TO DO
Pick out every line in the items below that contains the string "kern" and copy each such line.

DATA
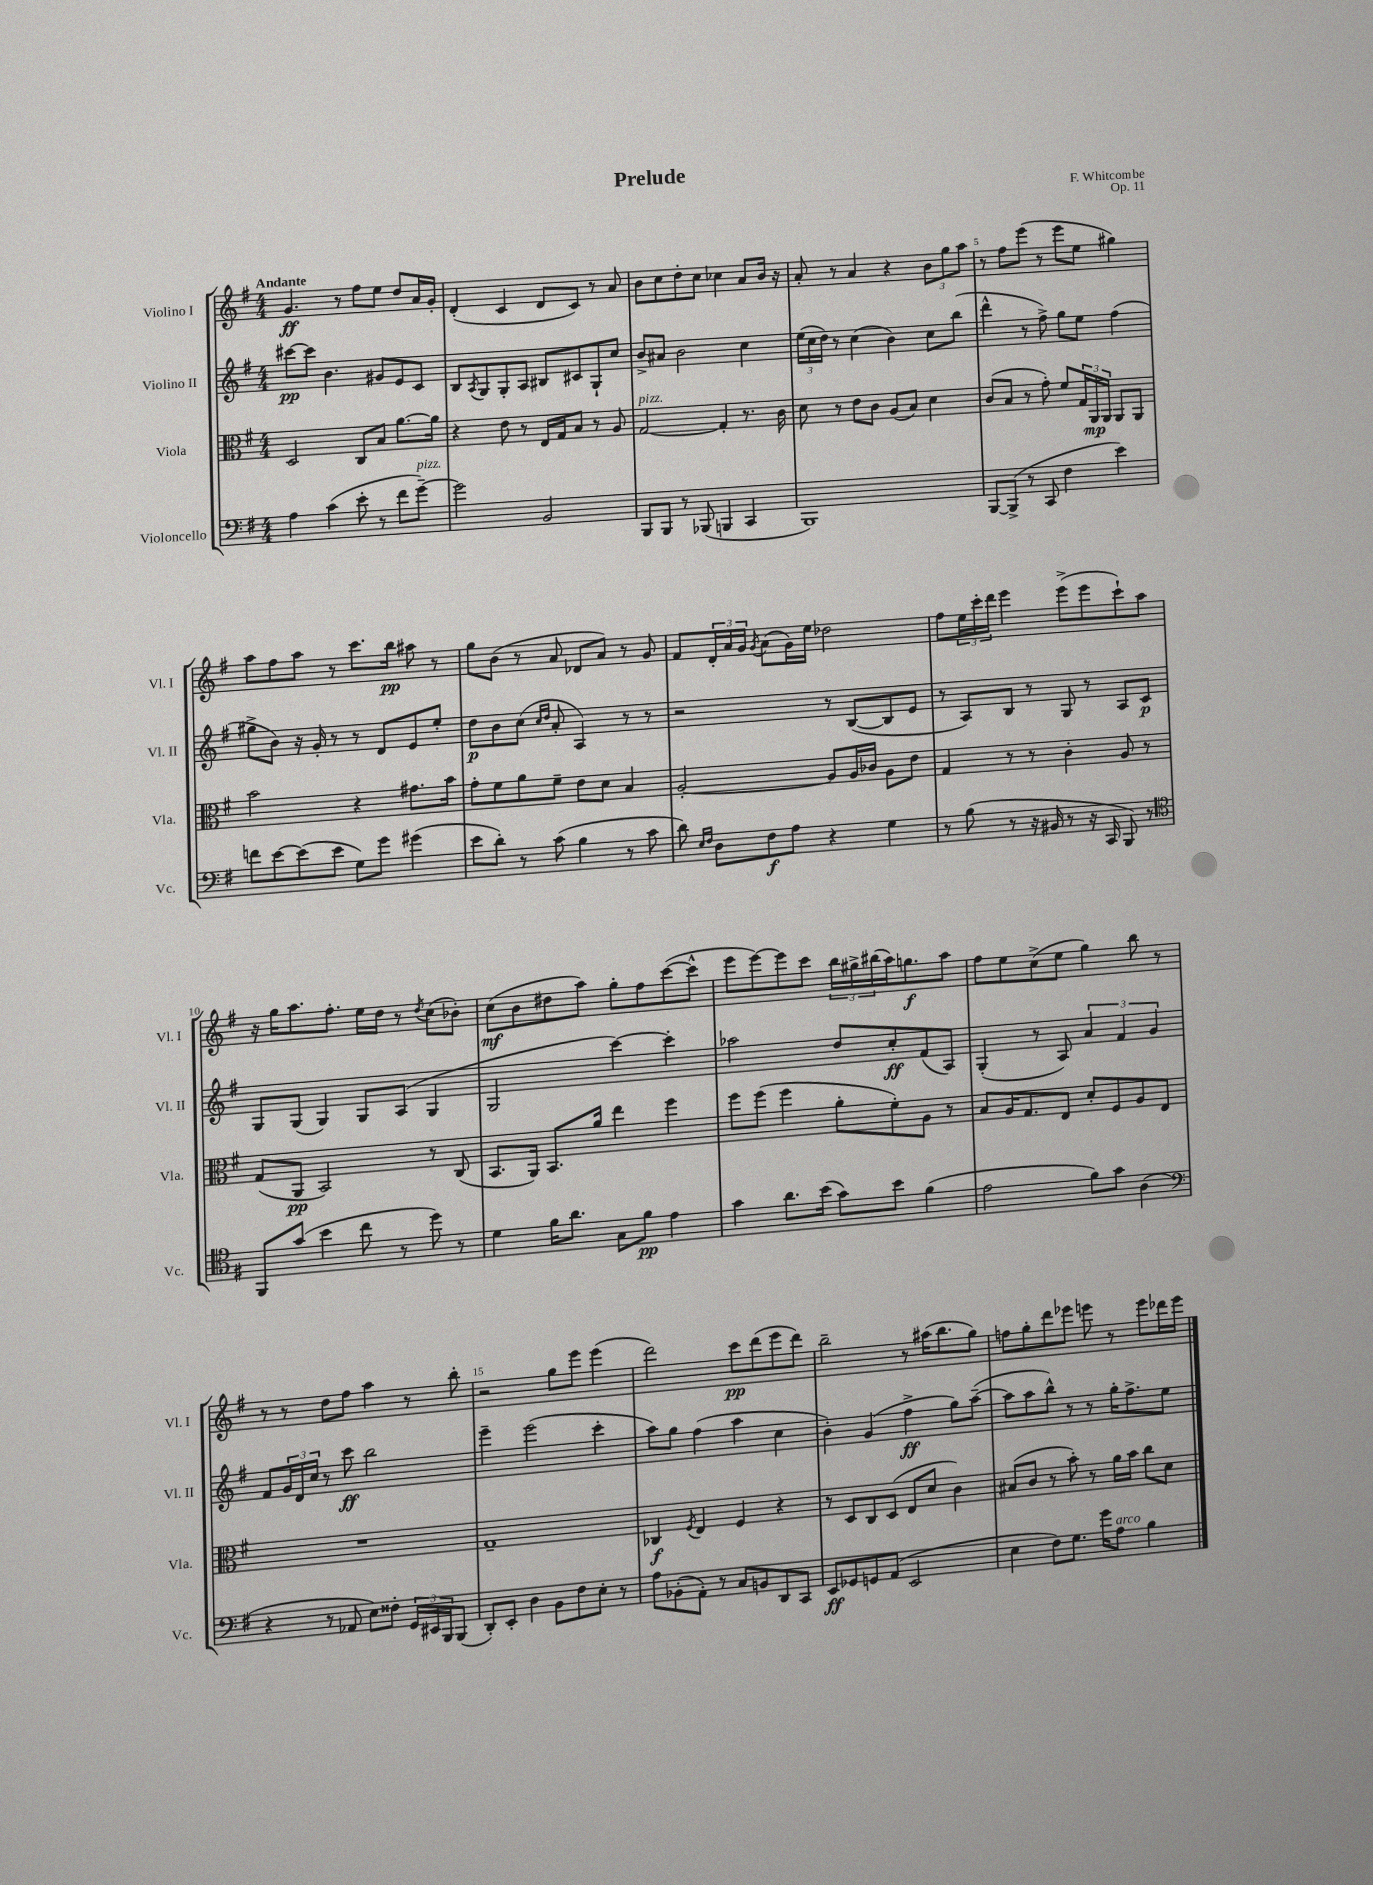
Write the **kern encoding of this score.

**kern	**dynam	**kern	**dynam	**kern	**dynam	**kern	**dynam
*part4	*part4	*part3	*part3	*part2	*part2	*part1	*part1
*staff4	*staff4	*staff3	*staff3	*staff2	*staff2	*staff1	*staff1
*I"Violoncello	*	*I"Viola	*	*I"Violino II	*	*I"Violino I	*
*I'Vc.	*	*I'Vla.	*	*I'Vl. II	*	*I'Vl. I	*
*clefF4	*	*clefC3	*	*clefG2	*	*clefG2	*
*k[f#]	*	*k[f#]	*	*k[f#]	*	*k[f#]	*
*M4/4	*	*M4/4	*	*M4/4	*	*M4/4	*
=1	=1	=1	=1	=1	=1	=1	=1
!	!	!	!	!	!	!LO:TX:a:B:t=Andante	!
4A\	.	2D/	.	[8ccc#X\L	pp	4.g/	ff
.	.	.	.	8ccc#\J]	.	.	.
(4c\	.	.	.	4.b\	.	.	.
.	.	.	.	.	.	8r	.
8e'\	.	8C/L	.	.	.	8ff#\L	.
8r	.	8B/J	.	8g#X/L	.	8ee\J	.
8f#\L	.	[8.a\L	.	8e/	.	8dd/L	.
!LO:TX:a:i:t=pizz.	!	!	!	!	!	!	!
[8g~\J)	.	.	.	8c/J	.	16a/L	.
.	.	16a\Jk]	.	.	.	16g'/JJ	.
=2	=2	=2	=2	=2	=2	=2	=2
2g\]	.	4r	.	8B/L	.	(4d'/	.
.	.	.	.	8qA/	.	.	.
.	.	.	.	8G/	.	.	.
.	.	8e\	.	8G'/	.	4c/	.
.	.	8r	.	8A/J	.	.	.
2BB/	.	16E/LL	.	8B#X/L	.	8d/L	.
.	.	16G/J	.	.	.	.	.
.	.	8B/J	.	8c#X/	.	8c/J)	.
.	.	8r	.	8G`/	.	8r	.
.	.	8A/	.	8cc/J	.	8a/	.
=3	=3	=3	=3	=3	=3	=3	=3
!	!	!LO:TX:a:i:t=pizz.	!	!	!	!	!
8BBB/L	.	[2G/	.	8b^/L	.	8b\L	.
8BBB/J	.	.	.	8a#X/J	.	8cc\	.
8r	.	.	.	2b\	.	8dd'\	.
(8BBB-X/	.	.	.	.	.	8cc\J	.
4BBBn/	.	4G'/]	.	.	.	4cc-X\	.
4CC/	.	8.r	.	4cc\	.	8a/L	.
.	.	.	.	.	.	16b/Jk	.
.	.	16c\	.	.	.	16r	.
=4	=4	=4	=4	=4	=4	=4	=4
1BBB)	.	8d\	.	(24ee\LL	.	8a'/	.
.	.	.	.	24cc\	.	.	.
.	.	.	.	24dd\JJ)	.	.	.
.	.	8r	.	8r	.	8r	.
.	.	8e\L	.	(4cc\	.	4a/	.
.	.	8c\J	.	.	.	.	.
.	.	(8A/L	.	4b\)	.	4r	.
.	.	8B/J)	.	.	.	.	.
.	.	4d\	.	8cc\L	.	12b\L	.
.	.	.	.	.	.	12gg\	.
.	.	.	.	(8bb\J	.	.	.
.	.	.	.	.	.	12aa\J	.
=5	=5	=5	=5	=5	=5	=5	=5
[8BBB/L	.	(8c/L	.	4ddd^^\	.	8r	.
(8BBB^/J]	.	8B/J	.	.	.	8ff#\L	.
8r	.	8r	.	8r	.	(8eee\J	.
8CC/	.	8g'\)	.	8ff#^\)	.	8r	.
4F#\	.	8f#/L	.	8gg\L	.	8eee\L	.
.	.	24G/L	.	8ee\J	.	8ee\J	.
.	.	24AA/	mp	.	.	.	.
.	.	24AA/JJ	.	.	.	.	.
4e\)	.	8AA/L	.	(4ff#\	.	4gg#X\)	.
.	.	8AA/J	.	.	.	.	.
!!LO:LB:g=z
=6	=6	=6	=6	=6	=6	=6	=6
8fn\L	.	2b\	.	8gg#X^\L	.	8aa\L	.
[8e\	.	.	.	8b\J)	.	8ff#\	.
(8e\]	.	.	.	16r	.	8aa\J	.
.	.	.	.	16g'/	.	.	.
8e\J	.	.	.	8r	.	8r	.
8G\L)	.	4r	.	8r	.	8.ccc\L	.
8g\J	.	.	.	8d/L	.	.	.
.	.	.	.	.	.	16bb\Jk	pp
(4g#X\	.	8.g#X\L	.	8e/	.	8aa#X\	.
.	.	.	.	8ee'/J	.	8r	.
.	.	16b\Jk	.	.	.	.	.
=7	=7	=7	=7	=7	=7	=7	=7
8e\L	.	8g'\L	.	8dd\L	p	8gg\L	.
8d'\J)	.	8f#\	.	8b\	.	(8b\J	.
8r	.	8a\	.	(8cc\J	.	8r	.
.	.	.	.	16qqcc/LL	.	.	.
.	.	.	.	16qqdd/JJ	.	.	.
(8c\	.	8f#~\J	.	8a'/	.	8a/	.
4B\	.	8e\L	.	4A/)	.	8d-X/L	.
.	.	8d\J	.	.	.	8a/J)	.
8r	.	4B/	.	8r	.	8r	.
8c\	.	.	.	8r	.	8g/	.
=8	=8	=8	=8	=8	=8	=8	=8
8d\)	.	[2A'/	.	2r	.	8f#/L	.
16qqE/LL	.	.	.	.	.	.	.
16qqF#/JJ	.	.	.	.	.	.	.
8D\L	.	.	.	.	.	24d'/L	.
.	.	.	.	.	.	24a/	.
.	.	.	.	.	.	24g/JJ	.
.	.	.	.	.	.	8qg/	.
8F#\	f	.	.	.	.	(8a\L	.
8A\J	.	.	.	.	.	16g\L)	.
.	.	.	.	.	.	16ee\JJ	.
4r	.	8A/L]	.	8r	.	2dd-X\	.
.	.	16A/L	.	([8B/L	.	.	.
.	.	16c-X/JJ	.	.	.	.	.
4G\	.	8A\L	.	8B/]	.	.	.
.	.	8e\J	.	8e/J	.	.	.
=9	=9	=9	=9	=9	=9	=9	=9
8r	.	4G/	.	8r	.	8ff#\L	.
(8B\	.	.	.	8A/L)	.	24ee\L	.
.	.	.	.	.	.	24ccc'\	.
.	.	.	.	.	.	24ddd\JJ	.
8r	.	8r	.	8B/J	.	4eee\	.
16r	.	8r	.	8r	.	.	.
16BB#X/	.	.	.	.	.	.	.
8r	.	4c'\	.	8G/	.	(8eee^\L	.
16r	.	.	.	8r	.	8eee\	.
16CC/	.	.	.	.	.	.	.
8BBB/)	.	8A/	.	8A/L	.	8ccc`\)	.
8r	.	8r	.	8c/J	p	8aa\J	.
!!LO:LB:g=z
=10	=10	=10	=10	=10	=10	=10	=10
*clefC4	*	*	*	*	*	*	*
8FF#/L	.	(8G/L	.	8G/L	.	16r	.
.	.	.	.	.	.	16gg\KL	.
(8g/J	.	8AA/J	pp	(8G/J	.	8.aa\	.
4b\	.	2BB/)	.	4G/)	.	.	.
.	.	.	.	.	.	8.ff#'\J	.
8cc\	.	.	.	8G/L	.	16ee\LL	.
.	.	.	.	.	.	16dd\JJ	.
8r	.	.	.	(8A/J	.	8r	.
.	.	.	.	.	.	8qdd/	.
8dd\)	.	8r	.	4G/	.	(8cc\L	.
8r	.	(8C/	.	.	.	8b-X'\J)	.
=11	=11	=11	=11	=11	=11	=11	=11
4d\	.	8.BB/L	.	2G/	.	(8cc\L	mf
.	.	.	.	.	.	8b\	.
.	.	16AA/Jk)	.	.	.	.	.
16f#\KL	.	8.BB/L	.	.	.	8dd#X\	.
8.a\J	.	.	.	.	.	.	.
.	.	.	.	.	.	8aa\J)	.
.	.	16a/Jk	.	.	.	.	.
8G\L	.	4ee\	.	[4ccc\)	.	8gg'\L	.
8f#\J	pp	.	.	.	.	8ff#\	.
4e\	.	4ff#\	.	4ccc'\]	.	([8ccc\	.
.	.	.	.	.	.	8ccc^^\J]	.
=12	=12	=12	=12	=12	=12	=12	=12
4g\	.	8ff#\L	.	2aa-X\	.	8eee\L	.
.	.	(8ff#\J	.	.	.	[8eee\)	.
8.a\L	.	4ff#\	.	.	.	8eee\]	.
.	.	.	.	.	.	8ccc\J	.
(16b\Jk	.	.	.	.	.	.	.
8g\L)	.	8a'\L	.	8dd/L	.	24bb\LL	.
.	.	.	.	.	.	24gg#X^\	.
.	.	.	.	.	.	(24bb#X\	.
8b\J	.	8f#'\)	.	8cc'/	ff	16aa\J)	.
.	.	.	.	.	.	8.ggn\	f
(4f#\	.	8A\J	.	(8f#/	.	.	.
.	.	8r	.	8A/J)	.	8aa\J	.
=13	=13	=13	=13	=13	=13	=13	=13
2e\	.	8B/L	.	(4G'/	.	8ff#\L	.
.	.	16A/K	.	.	.	8ee\	.
.	.	8.G/	.	.	.	.	.
.	.	.	.	8r	.	(8cc^\	.
.	.	8E/J	.	8A/)	.	8ee\J	.
8f#\L)	.	8d'/L	.	6a/	.	4gg\)	.
8g\J	.	8F#/	.	.	.	.	.
.	.	.	.	6f#/	.	.	.
(4A\	.	8A/	.	.	.	8bb\	.
.	.	.	.	6g/	.	.	.
.	.	8E/J	.	.	.	8r	.
!!LO:LB:g=z
=14	=14	=14	=14	=14	=14	=14	=14
*clefF4	*	*	*	*	*	*	*
4r	.	1r	.	8f#/L	.	8r	.
.	.	.	.	24g/L	.	8r	.
.	.	.	.	24d/	.	.	.
.	.	.	.	24cc/JJ	.	.	.
8r	.	.	.	8r	.	8dd\L	.
8AA-X/	.	.	.	8ccc\	ff	8ff#\J	.
8E\L)	.	.	.	2bb\	.	4aa\	.
8F##X'\J	.	.	.	.	.	.	.
24GG/LL	.	.	.	.	.	8r	.
24EE#X/	.	.	.	.	.	.	.
24BBB/J	.	.	.	.	.	.	.
(8BBB/J	.	.	.	.	.	8bb'\	.
=15	=15	=15	=15	=15	=15	=15	=15
8DD'/L)	.	1G~	.	4eee~\	.	2r	.
8EE'/J	.	.	.	.	.	.	.
4D\	.	.	.	(2eee\	.	.	.
8BB\L	.	.	.	.	.	8gg\L	.
8F#\	.	.	.	.	.	8eee\J	.
8E'\J	.	.	.	4ccc'\	.	(4eee\	.
8r	.	.	.	.	.	.	.
=16	=16	=16	=16	=16	=16	=16	=16
8A\L	.	4C-X/	f	8aa\L)	.	2ddd\)	.
(8BB-X'\	.	.	.	8gg\J	.	.	.
.	.	8qF#/	.	.	.	.	.
8AA'\J)	.	4E/	.	(4ff#\	.	.	.
8r	.	.	.	.	.	.	.
8C/L	.	4F#/	.	4aa\	.	8ccc\L	pp
8BBn/	.	.	.	.	.	(8ddd\	.
8DD/	.	4r	.	4cc\	.	8eee\	.
8CC/J	.	.	.	.	.	8ddd\J)	.
=17	=17	=17	=17	=17	=17	=17	=17
8EE/L	ff	8r	.	4b'\)	.	2bb~\	.
8GG-X/	.	8D/L	.	.	.	.	.
8GGn/	.	8C/	.	(4g/	.	.	.
(8AA/J	.	(8D/J	.	.	.	.	.
2EE/	.	8E/L	.	4ff#^\	ff	8r	.
.	.	8d/J	.	.	.	(16aa#X\KL	.
.	.	.	.	.	.	8.bb\	.
.	.	4c\)	.	8gg\L)	.	.	.
.	.	.	.	([8aa~\J	.	8gg\J)	.
=18	=18	=18	=18	=18	=18	=18	=18
4E\	.	(8B#X/L	.	8aa\L]	.	8ffn\L	.
.	.	8c/J	.	8aa\	.	8gg'\	.
8F#\L)	.	8r	.	8bb^^\J)	.	8ddd\	.
8.G\J	.	8b'\)	.	8r	.	8eee-X\J	.
.	.	8r	.	8r	.	8eeen\	.
16g\KL	.	.	.	.	.	.	.
!LO:TX:a:i:t=arco	!	!	!	!	!	!	!
8A\J	.	16a\LL	.	16gg'\KL	.	8r	.
.	.	16b\JJ	.	8.ff#^\	.	.	.
4B\	.	8cc\L	.	.	.	8eee\L	.
.	.	8d\J	.	8ee\J	.	16ddd-X\L	.
.	.	.	.	.	.	16eee\JJ	.
==	==	==	==	==	==	==	==
*-	*-	*-	*-	*-	*-	*-	*-
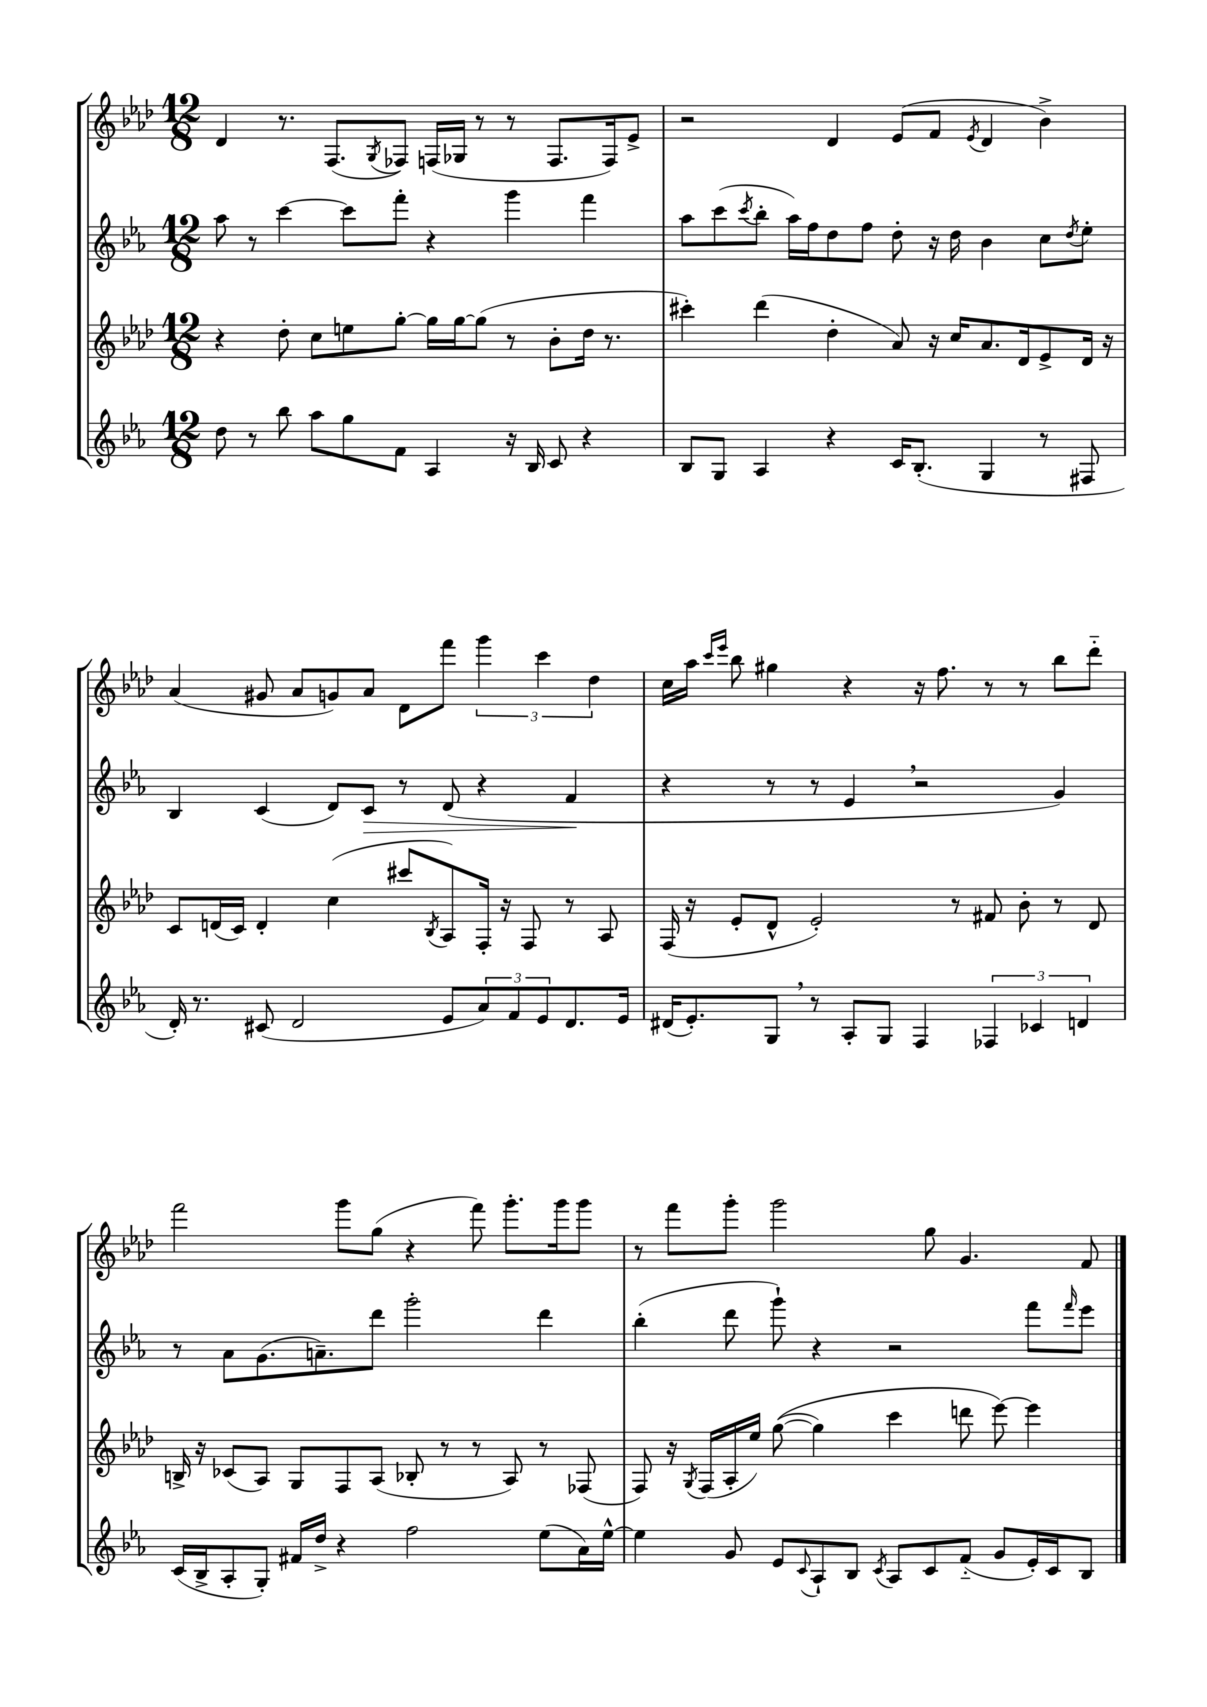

COMPLETED EXERCISE
Write the **kern encoding of this score.
**kern	**dynam	**kern	**dynam	**kern	**dynam	**kern	**dynam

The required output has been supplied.